コレクションから抽出したデータ
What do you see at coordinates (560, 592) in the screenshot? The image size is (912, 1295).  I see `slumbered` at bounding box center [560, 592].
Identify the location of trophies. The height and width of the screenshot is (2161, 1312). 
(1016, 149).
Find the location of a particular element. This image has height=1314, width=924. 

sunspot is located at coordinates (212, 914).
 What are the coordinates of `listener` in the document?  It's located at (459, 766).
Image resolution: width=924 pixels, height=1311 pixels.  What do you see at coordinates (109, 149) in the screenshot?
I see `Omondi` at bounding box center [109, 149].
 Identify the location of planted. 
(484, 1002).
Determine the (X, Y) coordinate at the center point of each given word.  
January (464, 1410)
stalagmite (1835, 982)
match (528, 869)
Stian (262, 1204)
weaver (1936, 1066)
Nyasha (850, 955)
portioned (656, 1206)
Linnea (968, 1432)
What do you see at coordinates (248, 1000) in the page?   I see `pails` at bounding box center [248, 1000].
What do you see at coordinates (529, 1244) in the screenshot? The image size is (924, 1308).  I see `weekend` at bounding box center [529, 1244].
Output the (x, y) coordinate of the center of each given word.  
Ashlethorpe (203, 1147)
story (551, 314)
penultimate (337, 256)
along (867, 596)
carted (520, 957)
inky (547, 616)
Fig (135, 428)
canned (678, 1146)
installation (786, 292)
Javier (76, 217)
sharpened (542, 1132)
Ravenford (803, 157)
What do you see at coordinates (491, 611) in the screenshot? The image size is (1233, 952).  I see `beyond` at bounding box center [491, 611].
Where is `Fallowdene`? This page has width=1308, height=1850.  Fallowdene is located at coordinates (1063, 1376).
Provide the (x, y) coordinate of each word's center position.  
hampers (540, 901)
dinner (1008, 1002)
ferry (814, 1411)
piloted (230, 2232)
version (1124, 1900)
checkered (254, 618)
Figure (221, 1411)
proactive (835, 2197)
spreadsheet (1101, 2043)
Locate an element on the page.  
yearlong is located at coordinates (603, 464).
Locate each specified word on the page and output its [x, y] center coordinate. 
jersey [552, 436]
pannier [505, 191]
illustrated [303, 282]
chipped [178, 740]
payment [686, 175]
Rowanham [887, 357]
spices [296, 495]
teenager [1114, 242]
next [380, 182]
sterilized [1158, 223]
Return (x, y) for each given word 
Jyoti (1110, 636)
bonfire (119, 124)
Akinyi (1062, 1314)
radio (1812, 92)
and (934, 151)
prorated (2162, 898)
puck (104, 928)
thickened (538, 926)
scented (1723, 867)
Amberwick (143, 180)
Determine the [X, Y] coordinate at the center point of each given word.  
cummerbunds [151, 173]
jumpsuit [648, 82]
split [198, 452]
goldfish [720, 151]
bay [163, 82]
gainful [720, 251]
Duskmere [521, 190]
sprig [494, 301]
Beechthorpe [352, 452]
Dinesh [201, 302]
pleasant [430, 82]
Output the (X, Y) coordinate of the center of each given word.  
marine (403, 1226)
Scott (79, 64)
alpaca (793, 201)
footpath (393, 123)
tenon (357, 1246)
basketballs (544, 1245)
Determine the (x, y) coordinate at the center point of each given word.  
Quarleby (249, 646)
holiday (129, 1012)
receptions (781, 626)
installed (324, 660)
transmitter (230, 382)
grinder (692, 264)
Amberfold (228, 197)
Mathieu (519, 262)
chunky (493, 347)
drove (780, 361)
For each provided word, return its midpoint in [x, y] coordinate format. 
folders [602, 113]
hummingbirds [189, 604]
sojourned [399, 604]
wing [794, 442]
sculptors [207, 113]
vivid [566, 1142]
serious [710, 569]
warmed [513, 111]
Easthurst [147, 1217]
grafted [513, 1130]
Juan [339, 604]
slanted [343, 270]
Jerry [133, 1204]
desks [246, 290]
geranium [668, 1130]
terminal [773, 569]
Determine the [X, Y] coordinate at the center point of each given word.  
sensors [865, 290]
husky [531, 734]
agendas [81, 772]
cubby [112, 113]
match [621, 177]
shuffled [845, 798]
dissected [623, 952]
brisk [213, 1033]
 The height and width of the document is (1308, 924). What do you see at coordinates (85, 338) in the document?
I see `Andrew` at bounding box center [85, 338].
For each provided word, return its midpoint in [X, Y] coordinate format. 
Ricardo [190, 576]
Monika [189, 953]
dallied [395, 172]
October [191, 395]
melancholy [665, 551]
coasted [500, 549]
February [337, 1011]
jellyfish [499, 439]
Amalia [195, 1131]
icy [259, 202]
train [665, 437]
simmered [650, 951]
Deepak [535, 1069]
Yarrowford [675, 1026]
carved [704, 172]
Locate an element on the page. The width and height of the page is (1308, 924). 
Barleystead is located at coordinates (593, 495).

[課題の内容]
上のデータを最初の行から最後の行まで、一字も変えずにそのまま出力してください。

[記述解答]
What do you see at coordinates (560, 592) in the screenshot? The image size is (912, 1295).  I see `slumbered` at bounding box center [560, 592].
Identify the location of trophies. The height and width of the screenshot is (2161, 1312). 
(1016, 149).
Find the location of a particular element. This image has height=1314, width=924. 

sunspot is located at coordinates (212, 914).
 What are the coordinates of `listener` in the document?  It's located at (459, 766).
Image resolution: width=924 pixels, height=1311 pixels.  What do you see at coordinates (109, 149) in the screenshot?
I see `Omondi` at bounding box center [109, 149].
 Identify the location of planted. 
(484, 1002).
Determine the (X, Y) coordinate at the center point of each given word.  
January (464, 1410)
stalagmite (1835, 982)
match (528, 869)
Stian (262, 1204)
weaver (1936, 1066)
Nyasha (850, 955)
portioned (656, 1206)
Linnea (968, 1432)
What do you see at coordinates (248, 1000) in the page?   I see `pails` at bounding box center [248, 1000].
What do you see at coordinates (529, 1244) in the screenshot? The image size is (924, 1308).  I see `weekend` at bounding box center [529, 1244].
Output the (x, y) coordinate of the center of each given word.  
Ashlethorpe (203, 1147)
story (551, 314)
penultimate (337, 256)
along (867, 596)
carted (520, 957)
inky (547, 616)
Fig (135, 428)
canned (678, 1146)
installation (786, 292)
Javier (76, 217)
sharpened (542, 1132)
Ravenford (803, 157)
What do you see at coordinates (491, 611) in the screenshot? The image size is (1233, 952).  I see `beyond` at bounding box center [491, 611].
Where is `Fallowdene`? This page has width=1308, height=1850.  Fallowdene is located at coordinates (1063, 1376).
Provide the (x, y) coordinate of each word's center position.  
hampers (540, 901)
dinner (1008, 1002)
ferry (814, 1411)
piloted (230, 2232)
version (1124, 1900)
checkered (254, 618)
Figure (221, 1411)
proactive (835, 2197)
spreadsheet (1101, 2043)
Locate an element on the page.  
yearlong is located at coordinates (603, 464).
Locate each specified word on the page and output its [x, y] center coordinate. 
jersey [552, 436]
pannier [505, 191]
illustrated [303, 282]
chipped [178, 740]
payment [686, 175]
Rowanham [887, 357]
spices [296, 495]
teenager [1114, 242]
next [380, 182]
sterilized [1158, 223]
Return (x, y) for each given word 
Jyoti (1110, 636)
bonfire (119, 124)
Akinyi (1062, 1314)
radio (1812, 92)
and (934, 151)
prorated (2162, 898)
puck (104, 928)
thickened (538, 926)
scented (1723, 867)
Amberwick (143, 180)
Determine the [X, Y] coordinate at the center point of each given word.  
cummerbunds [151, 173]
jumpsuit [648, 82]
split [198, 452]
goldfish [720, 151]
bay [163, 82]
gainful [720, 251]
Duskmere [521, 190]
sprig [494, 301]
Beechthorpe [352, 452]
Dinesh [201, 302]
pleasant [430, 82]
Output the (X, Y) coordinate of the center of each given word.  
marine (403, 1226)
Scott (79, 64)
alpaca (793, 201)
footpath (393, 123)
tenon (357, 1246)
basketballs (544, 1245)
Determine the (x, y) coordinate at the center point of each given word.  
Quarleby (249, 646)
holiday (129, 1012)
receptions (781, 626)
installed (324, 660)
transmitter (230, 382)
grinder (692, 264)
Amberfold (228, 197)
Mathieu (519, 262)
chunky (493, 347)
drove (780, 361)
For each provided word, return its midpoint in [x, y] coordinate format. 
folders [602, 113]
hummingbirds [189, 604]
sojourned [399, 604]
wing [794, 442]
sculptors [207, 113]
vivid [566, 1142]
serious [710, 569]
warmed [513, 111]
Easthurst [147, 1217]
grafted [513, 1130]
Juan [339, 604]
slanted [343, 270]
Jerry [133, 1204]
desks [246, 290]
geranium [668, 1130]
terminal [773, 569]
Determine the [X, Y] coordinate at the center point of each given word.  
sensors [865, 290]
husky [531, 734]
agendas [81, 772]
cubby [112, 113]
match [621, 177]
shuffled [845, 798]
dissected [623, 952]
brisk [213, 1033]
 The height and width of the document is (1308, 924). What do you see at coordinates (85, 338) in the document?
I see `Andrew` at bounding box center [85, 338].
For each provided word, return its midpoint in [X, Y] coordinate format. 
Ricardo [190, 576]
Monika [189, 953]
dallied [395, 172]
October [191, 395]
melancholy [665, 551]
coasted [500, 549]
February [337, 1011]
jellyfish [499, 439]
Amalia [195, 1131]
icy [259, 202]
train [665, 437]
simmered [650, 951]
Deepak [535, 1069]
Yarrowford [675, 1026]
carved [704, 172]
Locate an element on the page. The width and height of the page is (1308, 924). 
Barleystead is located at coordinates (593, 495).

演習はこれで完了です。